● **Work item**:
Let the answer be the lines from the one with "T1: NPN BD139" to the end of the entries, copied exactly with both boundary lines kept.

● **Change detection data**:
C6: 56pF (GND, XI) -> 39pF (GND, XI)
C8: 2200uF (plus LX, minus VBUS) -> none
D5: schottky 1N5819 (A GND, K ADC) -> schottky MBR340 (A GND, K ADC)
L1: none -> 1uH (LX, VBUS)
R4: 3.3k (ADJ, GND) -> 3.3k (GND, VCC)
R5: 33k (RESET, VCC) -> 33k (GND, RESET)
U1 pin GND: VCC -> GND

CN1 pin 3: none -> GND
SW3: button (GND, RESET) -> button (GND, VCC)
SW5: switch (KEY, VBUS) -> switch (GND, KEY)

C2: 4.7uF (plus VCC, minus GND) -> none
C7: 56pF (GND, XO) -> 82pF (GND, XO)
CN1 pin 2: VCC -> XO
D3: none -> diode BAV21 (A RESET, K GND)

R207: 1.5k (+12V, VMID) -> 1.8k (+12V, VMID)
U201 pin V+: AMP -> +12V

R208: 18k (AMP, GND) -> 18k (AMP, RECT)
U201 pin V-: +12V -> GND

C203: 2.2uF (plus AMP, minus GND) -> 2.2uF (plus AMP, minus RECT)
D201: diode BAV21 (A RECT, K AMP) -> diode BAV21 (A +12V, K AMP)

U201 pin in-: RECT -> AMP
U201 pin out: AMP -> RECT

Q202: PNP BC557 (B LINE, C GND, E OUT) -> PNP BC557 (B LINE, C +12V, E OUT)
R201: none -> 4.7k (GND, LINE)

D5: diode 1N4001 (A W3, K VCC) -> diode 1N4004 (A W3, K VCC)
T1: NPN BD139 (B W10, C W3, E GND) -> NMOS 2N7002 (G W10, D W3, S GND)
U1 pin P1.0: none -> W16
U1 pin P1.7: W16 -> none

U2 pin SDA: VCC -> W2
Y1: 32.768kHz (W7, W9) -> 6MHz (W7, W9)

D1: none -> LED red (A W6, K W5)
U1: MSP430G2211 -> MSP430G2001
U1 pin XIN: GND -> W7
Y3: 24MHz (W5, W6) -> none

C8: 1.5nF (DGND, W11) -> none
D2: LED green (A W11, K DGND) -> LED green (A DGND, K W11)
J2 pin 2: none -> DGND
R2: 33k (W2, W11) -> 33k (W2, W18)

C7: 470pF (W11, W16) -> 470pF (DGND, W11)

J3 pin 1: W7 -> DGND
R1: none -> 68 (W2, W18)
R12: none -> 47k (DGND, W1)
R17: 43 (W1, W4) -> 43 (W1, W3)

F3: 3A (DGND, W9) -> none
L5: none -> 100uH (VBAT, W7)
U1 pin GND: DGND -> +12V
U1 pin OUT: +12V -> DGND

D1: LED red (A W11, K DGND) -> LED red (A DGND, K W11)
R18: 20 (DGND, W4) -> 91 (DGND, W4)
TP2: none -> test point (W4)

● **Task result**:
T1: NPN BD139 (B W10, C W3, E GND) -> NMOS 2N7002 (G W10, D W3, S GND)
U1 pin P1.0: none -> W16
U1 pin P1.7: W16 -> none

U2 pin SDA: VCC -> W2
Y1: 32.768kHz (W7, W9) -> 6MHz (W7, W9)

D1: none -> LED red (A W6, K W5)
U1: MSP430G2211 -> MSP430G2001
U1 pin XIN: GND -> W7
Y3: 24MHz (W5, W6) -> none

C8: 1.5nF (DGND, W11) -> none
D2: LED green (A W11, K DGND) -> LED green (A DGND, K W11)
J2 pin 2: none -> DGND
R2: 33k (W2, W11) -> 33k (W2, W18)

C7: 470pF (W11, W16) -> 470pF (DGND, W11)

J3 pin 1: W7 -> DGND
R1: none -> 68 (W2, W18)
R12: none -> 47k (DGND, W1)
R17: 43 (W1, W4) -> 43 (W1, W3)

F3: 3A (DGND, W9) -> none
L5: none -> 100uH (VBAT, W7)
U1 pin GND: DGND -> +12V
U1 pin OUT: +12V -> DGND

D1: LED red (A W11, K DGND) -> LED red (A DGND, K W11)
R18: 20 (DGND, W4) -> 91 (DGND, W4)
TP2: none -> test point (W4)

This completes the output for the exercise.